**YOUR TASK**
Format the records below as a Markdown table with the columns Row and Line. Give each nonblank line its own numbered row and omit the blank lines.

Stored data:
========

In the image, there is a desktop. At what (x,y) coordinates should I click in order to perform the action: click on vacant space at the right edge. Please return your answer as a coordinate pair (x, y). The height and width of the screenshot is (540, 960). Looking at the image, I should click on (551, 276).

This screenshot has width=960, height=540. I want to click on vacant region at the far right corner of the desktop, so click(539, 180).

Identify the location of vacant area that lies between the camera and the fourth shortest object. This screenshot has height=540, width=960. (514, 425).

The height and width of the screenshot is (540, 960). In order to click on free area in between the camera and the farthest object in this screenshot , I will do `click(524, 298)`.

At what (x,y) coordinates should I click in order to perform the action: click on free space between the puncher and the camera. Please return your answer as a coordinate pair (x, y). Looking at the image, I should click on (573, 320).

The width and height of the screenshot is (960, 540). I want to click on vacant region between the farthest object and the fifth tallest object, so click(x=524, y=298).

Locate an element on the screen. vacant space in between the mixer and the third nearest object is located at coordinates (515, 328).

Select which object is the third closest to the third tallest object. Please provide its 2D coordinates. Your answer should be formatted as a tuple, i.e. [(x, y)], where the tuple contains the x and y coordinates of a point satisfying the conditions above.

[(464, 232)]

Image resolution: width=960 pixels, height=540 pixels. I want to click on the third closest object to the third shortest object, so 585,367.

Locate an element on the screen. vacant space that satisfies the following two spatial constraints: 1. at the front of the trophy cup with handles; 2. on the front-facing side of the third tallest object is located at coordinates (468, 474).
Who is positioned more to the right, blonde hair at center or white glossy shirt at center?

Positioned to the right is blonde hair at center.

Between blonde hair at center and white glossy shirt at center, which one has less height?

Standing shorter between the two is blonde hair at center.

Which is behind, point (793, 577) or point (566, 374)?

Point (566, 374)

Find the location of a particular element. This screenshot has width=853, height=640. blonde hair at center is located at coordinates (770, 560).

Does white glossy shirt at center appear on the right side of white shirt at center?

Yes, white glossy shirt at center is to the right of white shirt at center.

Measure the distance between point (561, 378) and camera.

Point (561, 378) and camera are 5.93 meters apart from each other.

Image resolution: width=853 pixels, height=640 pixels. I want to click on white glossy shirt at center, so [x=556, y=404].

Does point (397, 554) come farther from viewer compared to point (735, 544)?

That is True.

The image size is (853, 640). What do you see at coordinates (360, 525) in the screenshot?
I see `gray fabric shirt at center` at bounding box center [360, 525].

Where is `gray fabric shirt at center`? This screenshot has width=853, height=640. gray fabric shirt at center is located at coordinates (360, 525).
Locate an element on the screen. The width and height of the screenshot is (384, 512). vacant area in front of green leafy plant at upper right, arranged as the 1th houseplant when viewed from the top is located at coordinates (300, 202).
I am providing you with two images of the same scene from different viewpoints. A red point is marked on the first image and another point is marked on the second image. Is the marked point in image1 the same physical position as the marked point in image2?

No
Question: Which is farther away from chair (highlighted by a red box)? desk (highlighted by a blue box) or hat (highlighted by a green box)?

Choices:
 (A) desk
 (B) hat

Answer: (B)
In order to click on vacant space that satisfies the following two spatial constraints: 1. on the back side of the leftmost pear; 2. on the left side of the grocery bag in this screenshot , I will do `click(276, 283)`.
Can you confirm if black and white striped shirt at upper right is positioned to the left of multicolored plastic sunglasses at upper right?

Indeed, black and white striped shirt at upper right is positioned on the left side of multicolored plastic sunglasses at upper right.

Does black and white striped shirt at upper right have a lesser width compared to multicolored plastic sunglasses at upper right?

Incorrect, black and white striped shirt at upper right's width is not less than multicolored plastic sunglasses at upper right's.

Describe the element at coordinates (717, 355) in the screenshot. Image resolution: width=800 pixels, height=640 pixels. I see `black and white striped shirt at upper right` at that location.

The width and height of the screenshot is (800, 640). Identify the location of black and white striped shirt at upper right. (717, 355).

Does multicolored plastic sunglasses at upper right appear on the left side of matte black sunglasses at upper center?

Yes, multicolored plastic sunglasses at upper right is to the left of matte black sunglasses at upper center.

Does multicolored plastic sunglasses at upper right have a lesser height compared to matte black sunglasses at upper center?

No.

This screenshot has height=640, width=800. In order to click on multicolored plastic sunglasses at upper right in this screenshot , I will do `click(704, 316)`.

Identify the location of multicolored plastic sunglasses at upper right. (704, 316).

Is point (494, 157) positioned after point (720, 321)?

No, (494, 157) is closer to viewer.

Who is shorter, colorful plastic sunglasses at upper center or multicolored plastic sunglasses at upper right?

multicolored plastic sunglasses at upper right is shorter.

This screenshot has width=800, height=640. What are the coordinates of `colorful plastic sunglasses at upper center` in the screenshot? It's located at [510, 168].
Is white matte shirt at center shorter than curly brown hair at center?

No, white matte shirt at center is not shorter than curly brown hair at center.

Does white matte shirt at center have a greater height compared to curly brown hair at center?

========

**WRITTEN RESPONSE**
| Row | Line |
|---|---|
| 1 | In the image, there is a desktop. At what (x,y) coordinates should I click in order to perform the action: click on vacant space at the right edge. Please return your answer as a coordinate pair (x, y). The height and width of the screenshot is (540, 960). Looking at the image, I should click on (551, 276). |
| 2 | This screenshot has width=960, height=540. I want to click on vacant region at the far right corner of the desktop, so click(539, 180). |
| 3 | Identify the location of vacant area that lies between the camera and the fourth shortest object. This screenshot has height=540, width=960. (514, 425). |
| 4 | The height and width of the screenshot is (540, 960). In order to click on free area in between the camera and the farthest object in this screenshot , I will do `click(524, 298)`. |
| 5 | At what (x,y) coordinates should I click in order to perform the action: click on free space between the puncher and the camera. Please return your answer as a coordinate pair (x, y). Looking at the image, I should click on (573, 320). |
| 6 | The width and height of the screenshot is (960, 540). I want to click on vacant region between the farthest object and the fifth tallest object, so click(x=524, y=298). |
| 7 | Locate an element on the screen. vacant space in between the mixer and the third nearest object is located at coordinates (515, 328). |
| 8 | Select which object is the third closest to the third tallest object. Please provide its 2D coordinates. Your answer should be formatted as a tuple, i.e. [(x, y)], where the tuple contains the x and y coordinates of a point satisfying the conditions above. |
| 9 | [(464, 232)] |
| 10 | Image resolution: width=960 pixels, height=540 pixels. I want to click on the third closest object to the third shortest object, so 585,367. |
| 11 | Locate an element on the screen. vacant space that satisfies the following two spatial constraints: 1. at the front of the trophy cup with handles; 2. on the front-facing side of the third tallest object is located at coordinates (468, 474). |
| 12 | Who is positioned more to the right, blonde hair at center or white glossy shirt at center? |
| 13 | Positioned to the right is blonde hair at center. |
| 14 | Between blonde hair at center and white glossy shirt at center, which one has less height? |
| 15 | Standing shorter between the two is blonde hair at center. |
| 16 | Which is behind, point (793, 577) or point (566, 374)? |
| 17 | Point (566, 374) |
| 18 | Find the location of a particular element. This screenshot has width=853, height=640. blonde hair at center is located at coordinates (770, 560). |
| 19 | Does white glossy shirt at center appear on the right side of white shirt at center? |
| 20 | Yes, white glossy shirt at center is to the right of white shirt at center. |
| 21 | Measure the distance between point (561, 378) and camera. |
| 22 | Point (561, 378) and camera are 5.93 meters apart from each other. |
| 23 | Image resolution: width=853 pixels, height=640 pixels. I want to click on white glossy shirt at center, so [x=556, y=404]. |
| 24 | Does point (397, 554) come farther from viewer compared to point (735, 544)? |
| 25 | That is True. |
| 26 | The image size is (853, 640). What do you see at coordinates (360, 525) in the screenshot? |
| 27 | I see `gray fabric shirt at center` at bounding box center [360, 525]. |
| 28 | Where is `gray fabric shirt at center`? This screenshot has width=853, height=640. gray fabric shirt at center is located at coordinates (360, 525). |
| 29 | Locate an element on the screen. The width and height of the screenshot is (384, 512). vacant area in front of green leafy plant at upper right, arranged as the 1th houseplant when viewed from the top is located at coordinates (300, 202). |
| 30 | I am providing you with two images of the same scene from different viewpoints. A red point is marked on the first image and another point is marked on the second image. Is the marked point in image1 the same physical position as the marked point in image2? |
| 31 | No |
| 32 | Question: Which is farther away from chair (highlighted by a red box)? desk (highlighted by a blue box) or hat (highlighted by a green box)? |
| 33 | Choices: |
| 34 |  (A) desk |
| 35 |  (B) hat |
| 36 | Answer: (B) |
| 37 | In order to click on vacant space that satisfies the following two spatial constraints: 1. on the back side of the leftmost pear; 2. on the left side of the grocery bag in this screenshot , I will do `click(276, 283)`. |
| 38 | Can you confirm if black and white striped shirt at upper right is positioned to the left of multicolored plastic sunglasses at upper right? |
| 39 | Indeed, black and white striped shirt at upper right is positioned on the left side of multicolored plastic sunglasses at upper right. |
| 40 | Does black and white striped shirt at upper right have a lesser width compared to multicolored plastic sunglasses at upper right? |
| 41 | Incorrect, black and white striped shirt at upper right's width is not less than multicolored plastic sunglasses at upper right's. |
| 42 | Describe the element at coordinates (717, 355) in the screenshot. Image resolution: width=800 pixels, height=640 pixels. I see `black and white striped shirt at upper right` at that location. |
| 43 | The width and height of the screenshot is (800, 640). Identify the location of black and white striped shirt at upper right. (717, 355). |
| 44 | Does multicolored plastic sunglasses at upper right appear on the left side of matte black sunglasses at upper center? |
| 45 | Yes, multicolored plastic sunglasses at upper right is to the left of matte black sunglasses at upper center. |
| 46 | Does multicolored plastic sunglasses at upper right have a lesser height compared to matte black sunglasses at upper center? |
| 47 | No. |
| 48 | This screenshot has height=640, width=800. In order to click on multicolored plastic sunglasses at upper right in this screenshot , I will do `click(704, 316)`. |
| 49 | Identify the location of multicolored plastic sunglasses at upper right. (704, 316). |
| 50 | Is point (494, 157) positioned after point (720, 321)? |
| 51 | No, (494, 157) is closer to viewer. |
| 52 | Who is shorter, colorful plastic sunglasses at upper center or multicolored plastic sunglasses at upper right? |
| 53 | multicolored plastic sunglasses at upper right is shorter. |
| 54 | This screenshot has width=800, height=640. What are the coordinates of `colorful plastic sunglasses at upper center` in the screenshot? It's located at [510, 168]. |
| 55 | Is white matte shirt at center shorter than curly brown hair at center? |
| 56 | No, white matte shirt at center is not shorter than curly brown hair at center. |
| 57 | Does white matte shirt at center have a greater height compared to curly brown hair at center? |